Stated task: Lay out the data from the line with "clams [1243, 1390]" up to and including the line with "center [767, 112]." as a numbered list, leaving out blank lines.

Record extracts:
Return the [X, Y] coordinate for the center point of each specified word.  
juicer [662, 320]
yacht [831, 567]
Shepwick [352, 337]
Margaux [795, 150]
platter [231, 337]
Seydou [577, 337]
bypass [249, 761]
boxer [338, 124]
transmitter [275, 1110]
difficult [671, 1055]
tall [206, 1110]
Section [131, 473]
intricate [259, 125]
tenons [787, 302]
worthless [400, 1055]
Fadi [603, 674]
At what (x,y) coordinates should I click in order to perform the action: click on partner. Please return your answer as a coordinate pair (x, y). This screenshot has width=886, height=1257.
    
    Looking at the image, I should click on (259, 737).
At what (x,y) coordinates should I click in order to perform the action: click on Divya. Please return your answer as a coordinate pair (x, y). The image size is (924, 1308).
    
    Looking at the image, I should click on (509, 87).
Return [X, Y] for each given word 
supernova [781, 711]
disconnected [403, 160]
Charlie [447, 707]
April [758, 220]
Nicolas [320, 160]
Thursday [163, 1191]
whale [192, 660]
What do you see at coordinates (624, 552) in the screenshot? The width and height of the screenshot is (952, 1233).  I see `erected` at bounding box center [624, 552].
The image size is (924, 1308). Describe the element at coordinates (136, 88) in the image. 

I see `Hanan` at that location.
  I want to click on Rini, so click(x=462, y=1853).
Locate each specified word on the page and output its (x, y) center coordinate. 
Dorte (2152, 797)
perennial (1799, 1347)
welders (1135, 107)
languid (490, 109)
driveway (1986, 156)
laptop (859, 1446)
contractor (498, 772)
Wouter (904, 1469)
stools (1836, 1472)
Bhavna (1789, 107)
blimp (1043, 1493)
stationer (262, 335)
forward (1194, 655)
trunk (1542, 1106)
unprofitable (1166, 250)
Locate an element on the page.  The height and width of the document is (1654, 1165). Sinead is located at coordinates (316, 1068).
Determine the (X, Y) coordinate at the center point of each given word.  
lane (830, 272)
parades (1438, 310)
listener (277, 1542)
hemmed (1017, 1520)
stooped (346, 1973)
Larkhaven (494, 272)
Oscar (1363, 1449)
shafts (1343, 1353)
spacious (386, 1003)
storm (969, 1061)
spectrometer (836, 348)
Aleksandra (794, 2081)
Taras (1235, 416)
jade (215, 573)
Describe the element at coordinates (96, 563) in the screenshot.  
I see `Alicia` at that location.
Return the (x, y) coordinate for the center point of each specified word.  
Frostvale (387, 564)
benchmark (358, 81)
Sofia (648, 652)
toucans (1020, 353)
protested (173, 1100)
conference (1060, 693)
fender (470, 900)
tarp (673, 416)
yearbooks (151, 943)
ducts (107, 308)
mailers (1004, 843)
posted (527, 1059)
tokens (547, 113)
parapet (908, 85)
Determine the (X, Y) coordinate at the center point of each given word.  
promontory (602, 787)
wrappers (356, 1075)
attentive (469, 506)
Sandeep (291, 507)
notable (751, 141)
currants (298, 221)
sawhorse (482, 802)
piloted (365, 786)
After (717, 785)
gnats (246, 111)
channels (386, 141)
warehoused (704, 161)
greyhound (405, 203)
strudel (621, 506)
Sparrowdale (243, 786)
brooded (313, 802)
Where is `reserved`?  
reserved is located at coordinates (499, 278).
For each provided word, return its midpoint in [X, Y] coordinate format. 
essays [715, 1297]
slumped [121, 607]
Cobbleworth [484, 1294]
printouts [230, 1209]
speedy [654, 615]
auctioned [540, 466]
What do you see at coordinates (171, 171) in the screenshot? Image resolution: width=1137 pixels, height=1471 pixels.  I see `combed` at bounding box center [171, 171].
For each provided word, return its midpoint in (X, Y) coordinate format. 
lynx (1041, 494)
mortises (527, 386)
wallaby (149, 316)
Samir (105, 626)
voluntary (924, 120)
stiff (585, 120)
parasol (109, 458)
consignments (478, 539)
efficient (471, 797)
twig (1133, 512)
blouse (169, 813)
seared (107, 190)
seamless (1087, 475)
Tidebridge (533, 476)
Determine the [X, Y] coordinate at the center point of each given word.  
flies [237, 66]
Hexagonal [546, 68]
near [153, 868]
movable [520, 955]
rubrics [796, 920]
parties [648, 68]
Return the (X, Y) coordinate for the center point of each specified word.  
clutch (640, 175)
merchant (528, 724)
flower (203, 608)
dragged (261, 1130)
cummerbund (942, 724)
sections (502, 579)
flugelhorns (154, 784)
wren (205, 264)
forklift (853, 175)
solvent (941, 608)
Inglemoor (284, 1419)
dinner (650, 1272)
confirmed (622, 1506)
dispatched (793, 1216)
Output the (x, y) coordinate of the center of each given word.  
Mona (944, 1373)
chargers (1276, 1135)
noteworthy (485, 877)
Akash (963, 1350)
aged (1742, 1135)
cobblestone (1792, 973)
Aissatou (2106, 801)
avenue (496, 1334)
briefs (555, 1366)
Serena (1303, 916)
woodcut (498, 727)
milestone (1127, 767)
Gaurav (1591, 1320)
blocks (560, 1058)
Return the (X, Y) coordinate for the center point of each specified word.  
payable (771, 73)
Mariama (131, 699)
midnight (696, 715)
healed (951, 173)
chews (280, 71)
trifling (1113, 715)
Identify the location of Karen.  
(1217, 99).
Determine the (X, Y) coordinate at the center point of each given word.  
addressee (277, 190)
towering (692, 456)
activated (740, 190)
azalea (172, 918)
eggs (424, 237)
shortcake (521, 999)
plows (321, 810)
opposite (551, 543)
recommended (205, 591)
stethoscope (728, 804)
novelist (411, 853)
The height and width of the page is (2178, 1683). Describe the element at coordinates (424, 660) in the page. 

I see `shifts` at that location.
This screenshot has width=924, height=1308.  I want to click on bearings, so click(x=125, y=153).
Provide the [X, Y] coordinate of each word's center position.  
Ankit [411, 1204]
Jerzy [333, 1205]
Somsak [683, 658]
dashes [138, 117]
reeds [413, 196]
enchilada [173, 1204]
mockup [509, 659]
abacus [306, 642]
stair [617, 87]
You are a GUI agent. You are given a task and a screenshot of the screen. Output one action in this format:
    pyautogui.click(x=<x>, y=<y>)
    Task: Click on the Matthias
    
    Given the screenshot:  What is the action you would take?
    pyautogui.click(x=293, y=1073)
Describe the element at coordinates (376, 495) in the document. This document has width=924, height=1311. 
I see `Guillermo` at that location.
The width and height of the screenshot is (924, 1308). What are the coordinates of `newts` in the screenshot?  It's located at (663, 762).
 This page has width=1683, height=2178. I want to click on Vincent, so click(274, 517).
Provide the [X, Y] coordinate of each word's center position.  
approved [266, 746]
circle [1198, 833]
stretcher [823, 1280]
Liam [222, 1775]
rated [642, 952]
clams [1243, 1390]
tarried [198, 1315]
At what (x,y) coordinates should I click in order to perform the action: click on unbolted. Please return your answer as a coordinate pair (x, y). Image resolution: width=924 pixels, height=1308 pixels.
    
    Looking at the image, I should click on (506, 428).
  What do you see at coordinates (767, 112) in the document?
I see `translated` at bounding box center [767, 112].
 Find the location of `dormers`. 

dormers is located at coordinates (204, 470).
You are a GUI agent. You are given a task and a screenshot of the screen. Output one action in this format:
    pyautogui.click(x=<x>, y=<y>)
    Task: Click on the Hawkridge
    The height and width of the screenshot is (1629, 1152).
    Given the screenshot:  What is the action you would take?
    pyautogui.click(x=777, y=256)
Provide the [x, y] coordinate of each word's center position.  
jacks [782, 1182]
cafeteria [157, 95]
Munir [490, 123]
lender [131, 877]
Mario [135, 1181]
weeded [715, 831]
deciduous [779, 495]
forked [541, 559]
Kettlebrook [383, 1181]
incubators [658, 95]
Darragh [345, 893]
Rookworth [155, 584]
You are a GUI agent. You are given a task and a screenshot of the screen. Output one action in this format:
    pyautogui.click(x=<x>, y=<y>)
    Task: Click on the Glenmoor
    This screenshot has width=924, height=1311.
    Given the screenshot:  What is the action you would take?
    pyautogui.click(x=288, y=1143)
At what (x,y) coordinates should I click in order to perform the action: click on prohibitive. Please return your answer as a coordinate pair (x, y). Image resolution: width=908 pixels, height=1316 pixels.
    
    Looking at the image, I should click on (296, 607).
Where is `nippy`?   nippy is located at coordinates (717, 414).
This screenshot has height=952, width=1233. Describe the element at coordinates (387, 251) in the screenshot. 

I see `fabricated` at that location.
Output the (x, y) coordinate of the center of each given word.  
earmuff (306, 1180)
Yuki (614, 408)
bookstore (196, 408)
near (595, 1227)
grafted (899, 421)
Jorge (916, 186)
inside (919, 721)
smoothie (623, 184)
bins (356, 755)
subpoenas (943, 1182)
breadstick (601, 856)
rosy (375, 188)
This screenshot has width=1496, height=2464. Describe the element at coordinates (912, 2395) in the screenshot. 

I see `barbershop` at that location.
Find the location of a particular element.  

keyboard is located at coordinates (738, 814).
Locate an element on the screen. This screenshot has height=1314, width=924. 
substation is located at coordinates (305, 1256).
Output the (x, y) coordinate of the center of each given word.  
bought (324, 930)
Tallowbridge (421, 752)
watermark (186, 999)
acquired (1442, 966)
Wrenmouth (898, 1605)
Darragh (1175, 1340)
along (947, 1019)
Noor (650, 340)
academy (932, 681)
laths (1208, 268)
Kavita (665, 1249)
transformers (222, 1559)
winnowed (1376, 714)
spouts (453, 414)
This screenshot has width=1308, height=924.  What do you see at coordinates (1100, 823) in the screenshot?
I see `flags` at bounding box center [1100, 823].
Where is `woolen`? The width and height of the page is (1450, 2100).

Written solution:
1. clams [1243, 1390]
2. tarried [198, 1315]
3. At what (x,y) coordinates should I click in order to perform the action: click on unbolted. Please return your answer as a coordinate pair (x, y). Image resolution: width=924 pixels, height=1308 pixels.
4.     Looking at the image, I should click on (506, 428).
5.   What do you see at coordinates (767, 112) in the document?
6. I see `translated` at bounding box center [767, 112].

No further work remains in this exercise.